__Record set__.
=-=-=-=-=
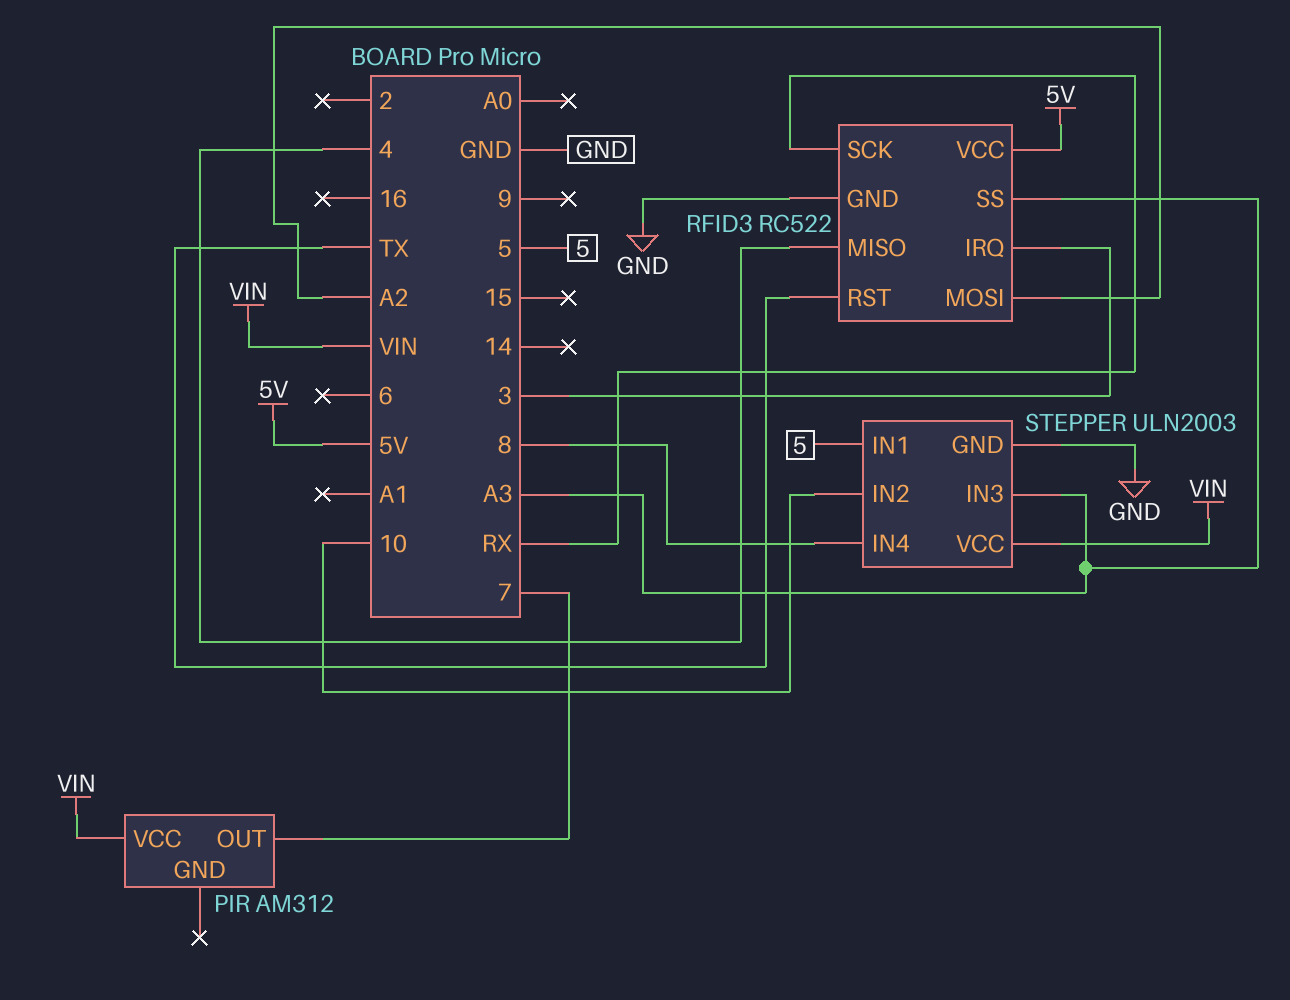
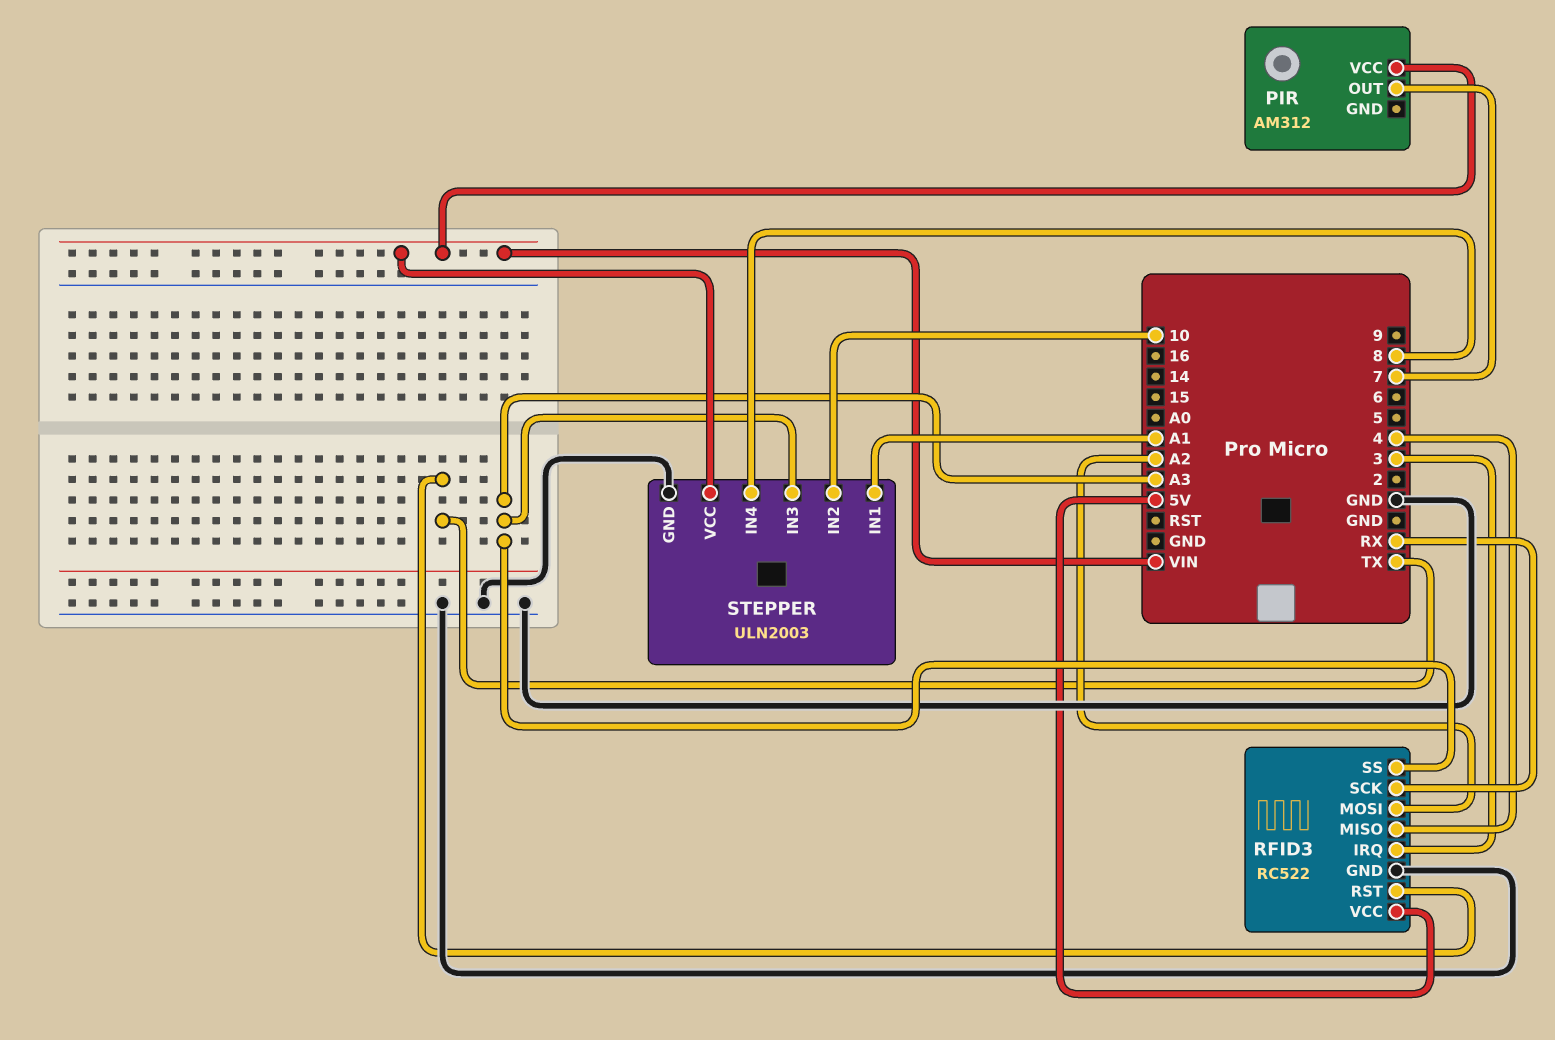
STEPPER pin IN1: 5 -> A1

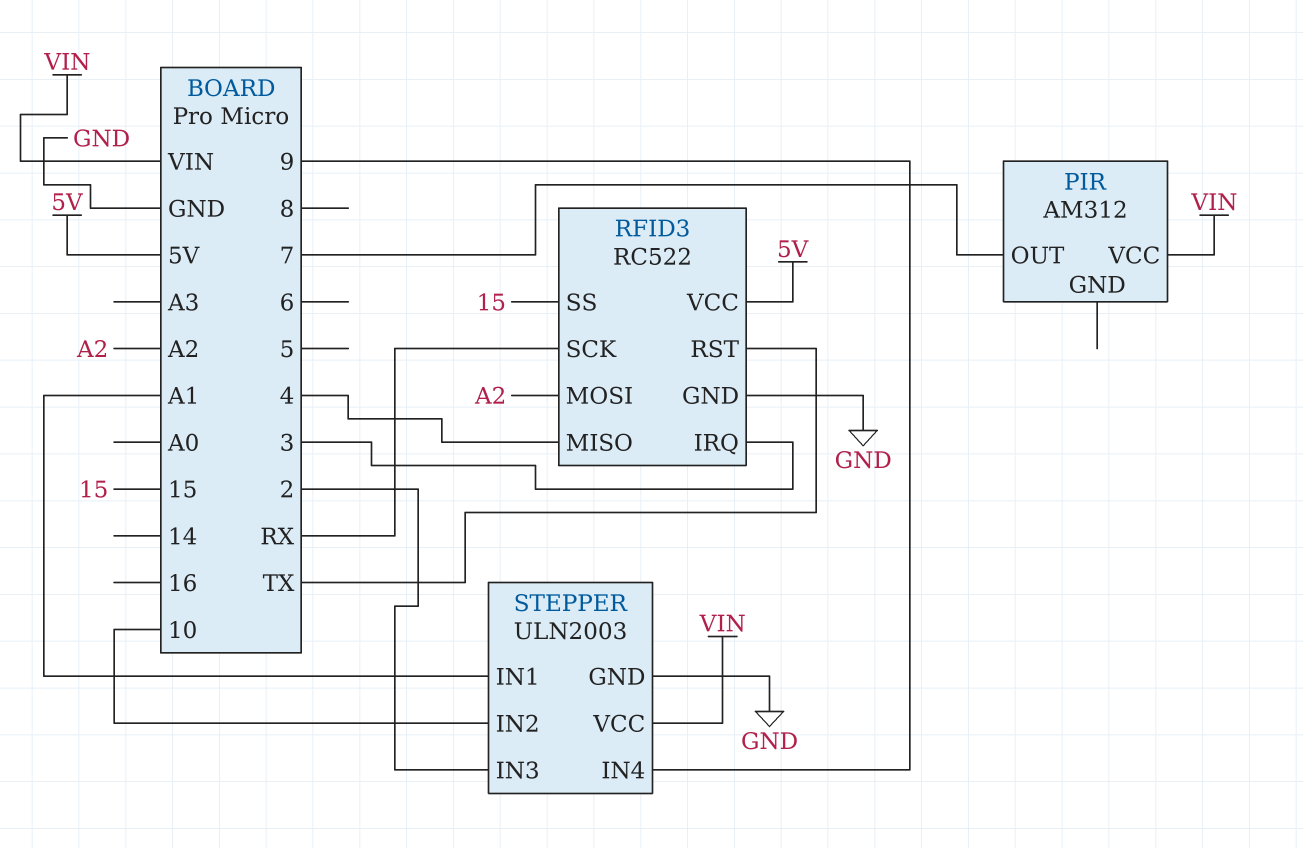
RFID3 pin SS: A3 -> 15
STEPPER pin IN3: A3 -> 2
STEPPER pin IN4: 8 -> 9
=-=-=-=-=
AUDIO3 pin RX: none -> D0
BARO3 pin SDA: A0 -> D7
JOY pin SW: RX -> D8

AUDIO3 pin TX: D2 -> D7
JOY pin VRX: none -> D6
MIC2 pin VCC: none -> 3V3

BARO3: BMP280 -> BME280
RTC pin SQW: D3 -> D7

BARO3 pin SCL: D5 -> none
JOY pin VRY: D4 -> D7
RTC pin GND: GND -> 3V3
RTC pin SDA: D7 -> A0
=-=-=-=-=
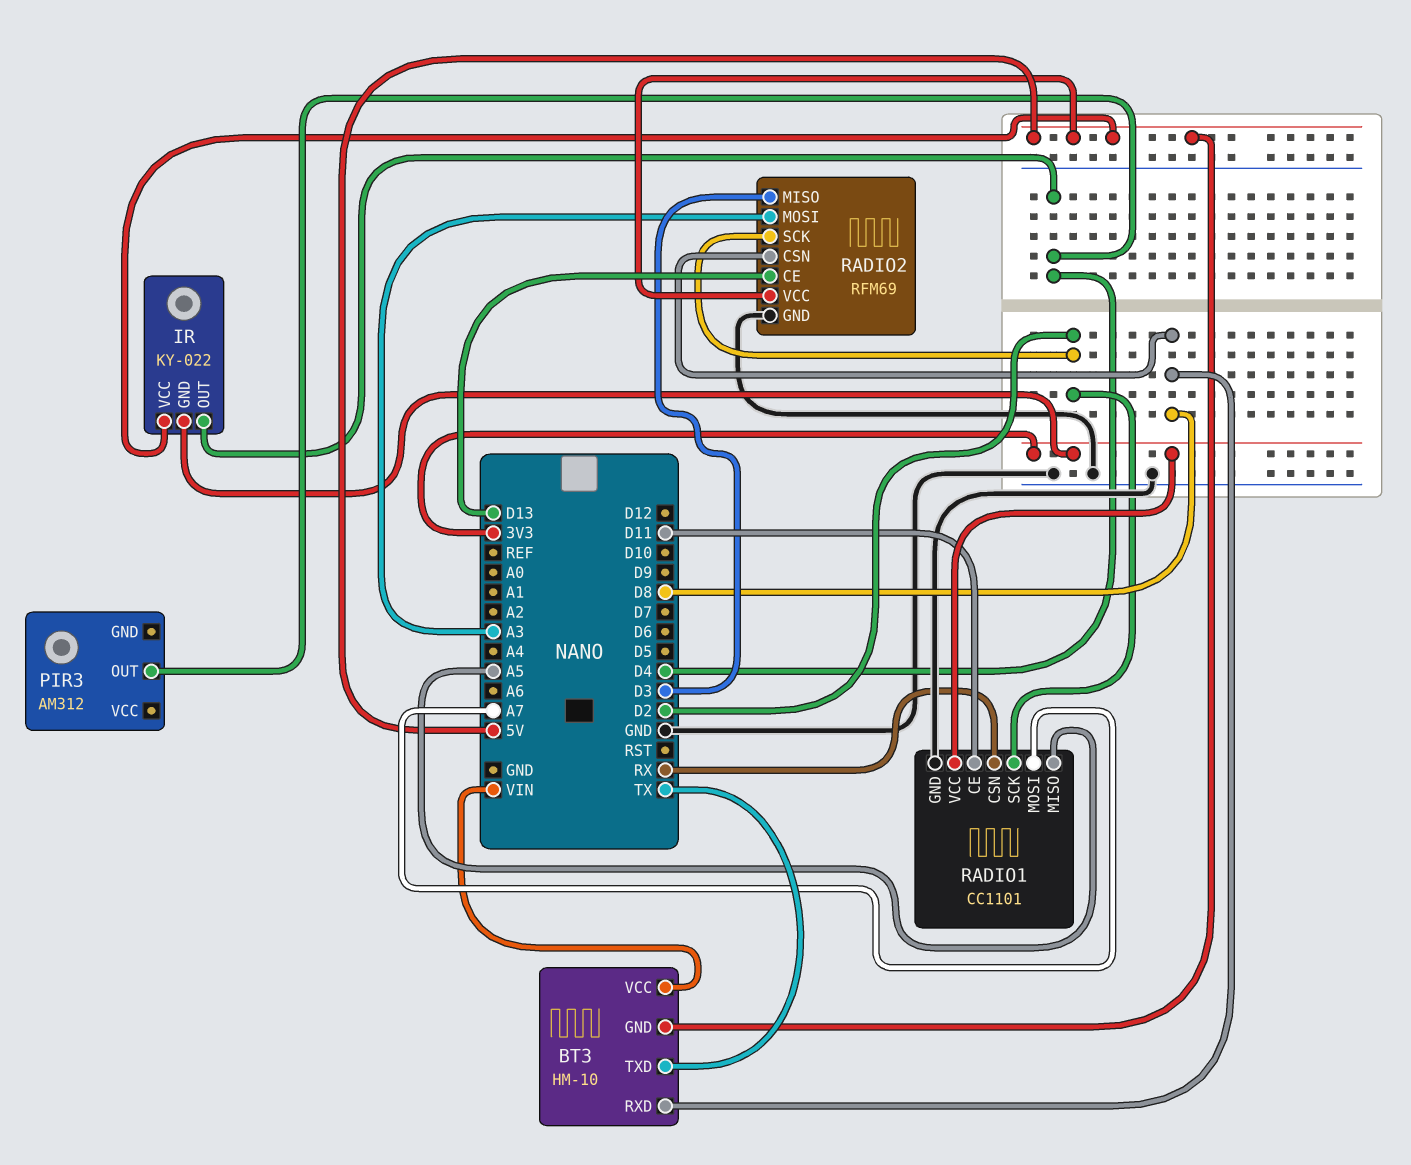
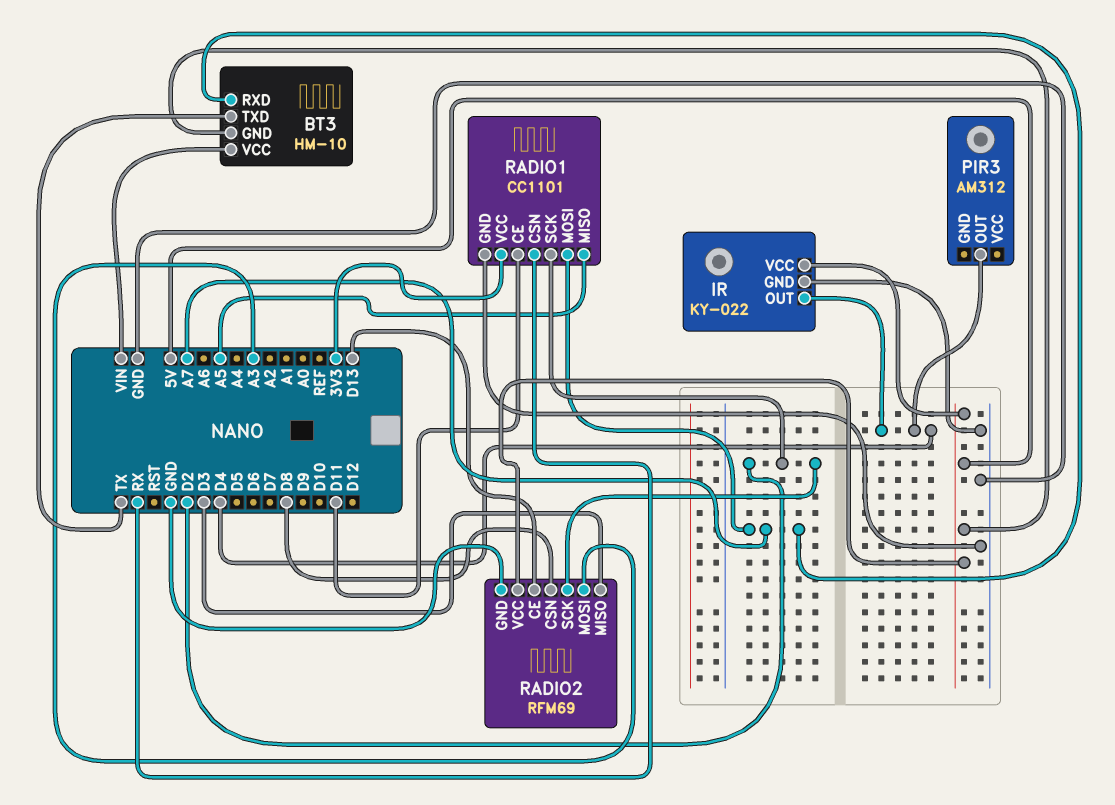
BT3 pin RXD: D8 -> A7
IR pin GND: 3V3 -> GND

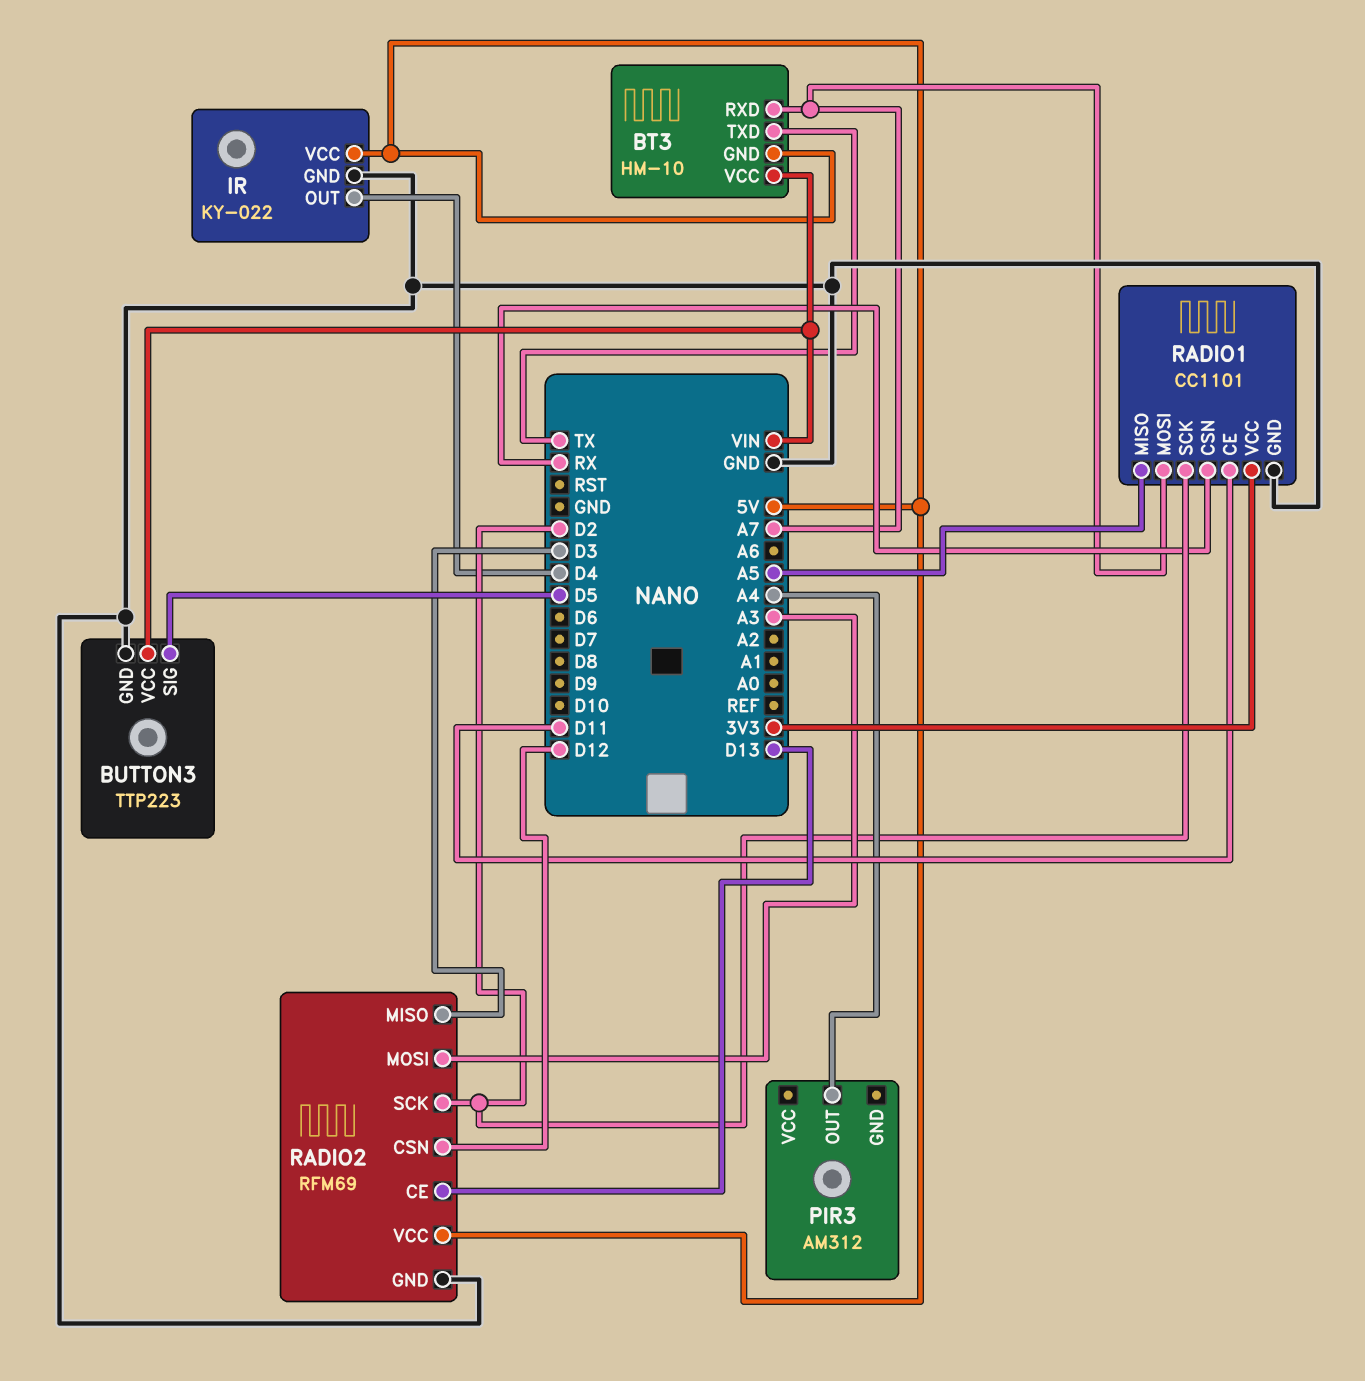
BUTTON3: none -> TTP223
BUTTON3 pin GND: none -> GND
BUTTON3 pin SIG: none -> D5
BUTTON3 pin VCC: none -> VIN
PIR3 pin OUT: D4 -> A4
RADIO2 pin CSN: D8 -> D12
=-=-=-=-=
Supply the count of lines in the entries that include "STEPPER", and no other text.

__Expected output__. 3